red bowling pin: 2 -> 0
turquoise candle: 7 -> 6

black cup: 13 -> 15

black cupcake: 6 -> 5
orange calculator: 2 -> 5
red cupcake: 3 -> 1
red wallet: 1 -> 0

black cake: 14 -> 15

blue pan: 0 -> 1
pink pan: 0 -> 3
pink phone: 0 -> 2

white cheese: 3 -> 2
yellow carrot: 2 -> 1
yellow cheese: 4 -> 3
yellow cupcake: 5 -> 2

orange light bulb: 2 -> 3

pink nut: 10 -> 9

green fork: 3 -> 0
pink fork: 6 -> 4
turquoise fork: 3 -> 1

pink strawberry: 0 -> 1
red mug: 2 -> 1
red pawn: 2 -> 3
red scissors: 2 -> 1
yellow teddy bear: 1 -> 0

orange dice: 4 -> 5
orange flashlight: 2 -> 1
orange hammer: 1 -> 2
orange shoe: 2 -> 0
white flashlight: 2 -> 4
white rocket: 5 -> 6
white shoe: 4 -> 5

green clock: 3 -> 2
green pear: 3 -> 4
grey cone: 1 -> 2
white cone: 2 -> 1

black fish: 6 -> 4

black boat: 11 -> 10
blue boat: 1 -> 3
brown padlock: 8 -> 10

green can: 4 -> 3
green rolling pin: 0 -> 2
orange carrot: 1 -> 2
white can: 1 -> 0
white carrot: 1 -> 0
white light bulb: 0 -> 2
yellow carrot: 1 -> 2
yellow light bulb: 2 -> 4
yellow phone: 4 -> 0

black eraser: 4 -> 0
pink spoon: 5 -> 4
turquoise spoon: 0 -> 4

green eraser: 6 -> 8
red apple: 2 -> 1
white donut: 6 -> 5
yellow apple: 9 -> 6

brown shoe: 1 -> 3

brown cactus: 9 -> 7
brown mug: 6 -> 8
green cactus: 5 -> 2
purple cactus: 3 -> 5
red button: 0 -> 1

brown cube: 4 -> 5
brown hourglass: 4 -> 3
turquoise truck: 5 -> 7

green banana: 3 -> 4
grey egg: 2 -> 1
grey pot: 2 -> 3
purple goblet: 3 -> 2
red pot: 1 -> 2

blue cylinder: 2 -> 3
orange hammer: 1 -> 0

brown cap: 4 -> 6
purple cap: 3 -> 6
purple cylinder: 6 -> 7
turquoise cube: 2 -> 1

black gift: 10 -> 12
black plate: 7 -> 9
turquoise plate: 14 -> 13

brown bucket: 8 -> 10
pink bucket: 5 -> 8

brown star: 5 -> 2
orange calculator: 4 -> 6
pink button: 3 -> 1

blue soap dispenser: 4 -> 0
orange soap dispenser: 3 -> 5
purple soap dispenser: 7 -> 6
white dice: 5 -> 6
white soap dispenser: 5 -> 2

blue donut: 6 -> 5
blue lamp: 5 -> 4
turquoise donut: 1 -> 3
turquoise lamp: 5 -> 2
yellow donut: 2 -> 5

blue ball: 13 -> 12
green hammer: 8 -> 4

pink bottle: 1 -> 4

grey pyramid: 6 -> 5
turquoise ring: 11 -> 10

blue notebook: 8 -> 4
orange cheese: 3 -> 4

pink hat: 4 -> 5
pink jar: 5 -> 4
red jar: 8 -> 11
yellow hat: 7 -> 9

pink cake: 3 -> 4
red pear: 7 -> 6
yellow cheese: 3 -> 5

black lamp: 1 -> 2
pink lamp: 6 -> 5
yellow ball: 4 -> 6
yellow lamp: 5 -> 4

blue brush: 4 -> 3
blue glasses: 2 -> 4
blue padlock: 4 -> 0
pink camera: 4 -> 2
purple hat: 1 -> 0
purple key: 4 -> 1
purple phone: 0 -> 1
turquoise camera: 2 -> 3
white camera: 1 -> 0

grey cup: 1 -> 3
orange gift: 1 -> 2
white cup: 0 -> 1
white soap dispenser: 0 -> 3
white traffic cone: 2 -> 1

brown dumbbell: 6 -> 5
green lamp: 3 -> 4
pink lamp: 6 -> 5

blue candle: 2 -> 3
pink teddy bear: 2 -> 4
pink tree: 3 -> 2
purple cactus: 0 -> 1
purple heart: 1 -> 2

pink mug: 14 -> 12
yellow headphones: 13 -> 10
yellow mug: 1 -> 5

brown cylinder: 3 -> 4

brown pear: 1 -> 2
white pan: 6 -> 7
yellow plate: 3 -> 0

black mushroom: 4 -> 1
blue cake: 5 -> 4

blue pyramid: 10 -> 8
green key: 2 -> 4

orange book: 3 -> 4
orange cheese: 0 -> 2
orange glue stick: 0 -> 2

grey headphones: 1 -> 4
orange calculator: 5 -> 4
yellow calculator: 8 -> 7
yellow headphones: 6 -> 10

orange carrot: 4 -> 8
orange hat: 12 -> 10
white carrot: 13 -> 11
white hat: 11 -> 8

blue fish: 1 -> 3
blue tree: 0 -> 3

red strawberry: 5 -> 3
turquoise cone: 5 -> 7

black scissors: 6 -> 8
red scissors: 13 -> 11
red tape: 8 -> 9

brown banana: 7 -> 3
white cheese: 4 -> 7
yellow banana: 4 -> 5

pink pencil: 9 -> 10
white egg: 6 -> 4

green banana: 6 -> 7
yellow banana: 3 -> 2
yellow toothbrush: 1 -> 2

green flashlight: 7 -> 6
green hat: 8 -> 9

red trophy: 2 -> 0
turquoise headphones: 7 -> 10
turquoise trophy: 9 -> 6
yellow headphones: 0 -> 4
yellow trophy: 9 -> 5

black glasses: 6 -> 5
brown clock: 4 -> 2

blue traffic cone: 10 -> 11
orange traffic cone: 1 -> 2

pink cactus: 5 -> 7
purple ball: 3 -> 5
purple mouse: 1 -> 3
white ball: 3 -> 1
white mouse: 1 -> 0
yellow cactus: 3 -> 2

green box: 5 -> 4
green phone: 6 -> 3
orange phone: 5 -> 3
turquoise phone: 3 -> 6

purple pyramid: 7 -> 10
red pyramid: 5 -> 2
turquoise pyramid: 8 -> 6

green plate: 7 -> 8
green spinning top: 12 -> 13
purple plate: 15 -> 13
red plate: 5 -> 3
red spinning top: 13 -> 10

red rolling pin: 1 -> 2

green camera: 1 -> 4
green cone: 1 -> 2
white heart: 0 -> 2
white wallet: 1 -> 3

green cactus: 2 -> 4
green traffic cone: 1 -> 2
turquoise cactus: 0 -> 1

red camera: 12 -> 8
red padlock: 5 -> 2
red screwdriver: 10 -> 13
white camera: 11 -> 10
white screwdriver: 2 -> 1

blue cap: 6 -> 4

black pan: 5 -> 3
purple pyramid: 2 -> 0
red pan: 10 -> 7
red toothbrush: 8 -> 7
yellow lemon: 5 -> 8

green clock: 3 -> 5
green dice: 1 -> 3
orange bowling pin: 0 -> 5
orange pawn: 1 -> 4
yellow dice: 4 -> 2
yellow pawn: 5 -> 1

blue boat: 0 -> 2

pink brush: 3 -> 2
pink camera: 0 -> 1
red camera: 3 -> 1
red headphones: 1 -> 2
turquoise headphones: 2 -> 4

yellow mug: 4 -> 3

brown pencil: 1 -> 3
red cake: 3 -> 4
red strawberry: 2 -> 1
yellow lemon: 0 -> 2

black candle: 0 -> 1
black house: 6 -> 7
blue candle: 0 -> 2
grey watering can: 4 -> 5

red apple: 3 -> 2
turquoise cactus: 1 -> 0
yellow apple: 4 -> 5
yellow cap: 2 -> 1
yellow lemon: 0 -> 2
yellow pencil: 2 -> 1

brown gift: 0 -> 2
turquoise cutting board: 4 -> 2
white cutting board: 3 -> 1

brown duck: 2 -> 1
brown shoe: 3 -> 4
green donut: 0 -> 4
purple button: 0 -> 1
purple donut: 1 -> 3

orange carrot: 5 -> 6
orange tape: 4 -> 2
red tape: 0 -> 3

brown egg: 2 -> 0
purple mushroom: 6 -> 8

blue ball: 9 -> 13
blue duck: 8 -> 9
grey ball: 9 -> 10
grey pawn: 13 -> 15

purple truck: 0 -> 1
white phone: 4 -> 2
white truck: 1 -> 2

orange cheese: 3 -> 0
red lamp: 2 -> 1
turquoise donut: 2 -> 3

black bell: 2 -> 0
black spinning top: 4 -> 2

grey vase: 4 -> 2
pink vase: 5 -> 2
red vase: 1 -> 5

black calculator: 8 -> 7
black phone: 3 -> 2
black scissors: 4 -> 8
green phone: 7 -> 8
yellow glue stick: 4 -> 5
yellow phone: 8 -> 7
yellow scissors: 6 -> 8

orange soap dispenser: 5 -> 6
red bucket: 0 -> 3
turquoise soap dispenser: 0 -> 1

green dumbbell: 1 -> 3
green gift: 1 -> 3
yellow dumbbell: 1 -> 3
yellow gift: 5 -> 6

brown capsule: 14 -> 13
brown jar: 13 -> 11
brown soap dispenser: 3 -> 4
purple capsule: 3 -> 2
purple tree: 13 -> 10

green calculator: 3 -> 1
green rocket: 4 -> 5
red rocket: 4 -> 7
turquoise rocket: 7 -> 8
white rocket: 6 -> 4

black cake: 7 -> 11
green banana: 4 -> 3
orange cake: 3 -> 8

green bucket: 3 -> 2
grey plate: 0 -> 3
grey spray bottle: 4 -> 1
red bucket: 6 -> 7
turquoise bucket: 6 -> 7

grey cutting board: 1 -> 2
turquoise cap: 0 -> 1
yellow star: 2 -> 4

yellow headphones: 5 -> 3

○ ○ ○ ○ ○

# AIM OF THE TASK:
Set down, unchanged, only those lines above that fall between the line with "green box: 5 -> 4" and the line with "orange soap dispenser: 5 -> 6", the two end lines included.

# OUTPUT OF THE TASK:
green box: 5 -> 4
green phone: 6 -> 3
orange phone: 5 -> 3
turquoise phone: 3 -> 6

purple pyramid: 7 -> 10
red pyramid: 5 -> 2
turquoise pyramid: 8 -> 6

green plate: 7 -> 8
green spinning top: 12 -> 13
purple plate: 15 -> 13
red plate: 5 -> 3
red spinning top: 13 -> 10

red rolling pin: 1 -> 2

green camera: 1 -> 4
green cone: 1 -> 2
white heart: 0 -> 2
white wallet: 1 -> 3

green cactus: 2 -> 4
green traffic cone: 1 -> 2
turquoise cactus: 0 -> 1

red camera: 12 -> 8
red padlock: 5 -> 2
red screwdriver: 10 -> 13
white camera: 11 -> 10
white screwdriver: 2 -> 1

blue cap: 6 -> 4

black pan: 5 -> 3
purple pyramid: 2 -> 0
red pan: 10 -> 7
red toothbrush: 8 -> 7
yellow lemon: 5 -> 8

green clock: 3 -> 5
green dice: 1 -> 3
orange bowling pin: 0 -> 5
orange pawn: 1 -> 4
yellow dice: 4 -> 2
yellow pawn: 5 -> 1

blue boat: 0 -> 2

pink brush: 3 -> 2
pink camera: 0 -> 1
red camera: 3 -> 1
red headphones: 1 -> 2
turquoise headphones: 2 -> 4

yellow mug: 4 -> 3

brown pencil: 1 -> 3
red cake: 3 -> 4
red strawberry: 2 -> 1
yellow lemon: 0 -> 2

black candle: 0 -> 1
black house: 6 -> 7
blue candle: 0 -> 2
grey watering can: 4 -> 5

red apple: 3 -> 2
turquoise cactus: 1 -> 0
yellow apple: 4 -> 5
yellow cap: 2 -> 1
yellow lemon: 0 -> 2
yellow pencil: 2 -> 1

brown gift: 0 -> 2
turquoise cutting board: 4 -> 2
white cutting board: 3 -> 1

brown duck: 2 -> 1
brown shoe: 3 -> 4
green donut: 0 -> 4
purple button: 0 -> 1
purple donut: 1 -> 3

orange carrot: 5 -> 6
orange tape: 4 -> 2
red tape: 0 -> 3

brown egg: 2 -> 0
purple mushroom: 6 -> 8

blue ball: 9 -> 13
blue duck: 8 -> 9
grey ball: 9 -> 10
grey pawn: 13 -> 15

purple truck: 0 -> 1
white phone: 4 -> 2
white truck: 1 -> 2

orange cheese: 3 -> 0
red lamp: 2 -> 1
turquoise donut: 2 -> 3

black bell: 2 -> 0
black spinning top: 4 -> 2

grey vase: 4 -> 2
pink vase: 5 -> 2
red vase: 1 -> 5

black calculator: 8 -> 7
black phone: 3 -> 2
black scissors: 4 -> 8
green phone: 7 -> 8
yellow glue stick: 4 -> 5
yellow phone: 8 -> 7
yellow scissors: 6 -> 8

orange soap dispenser: 5 -> 6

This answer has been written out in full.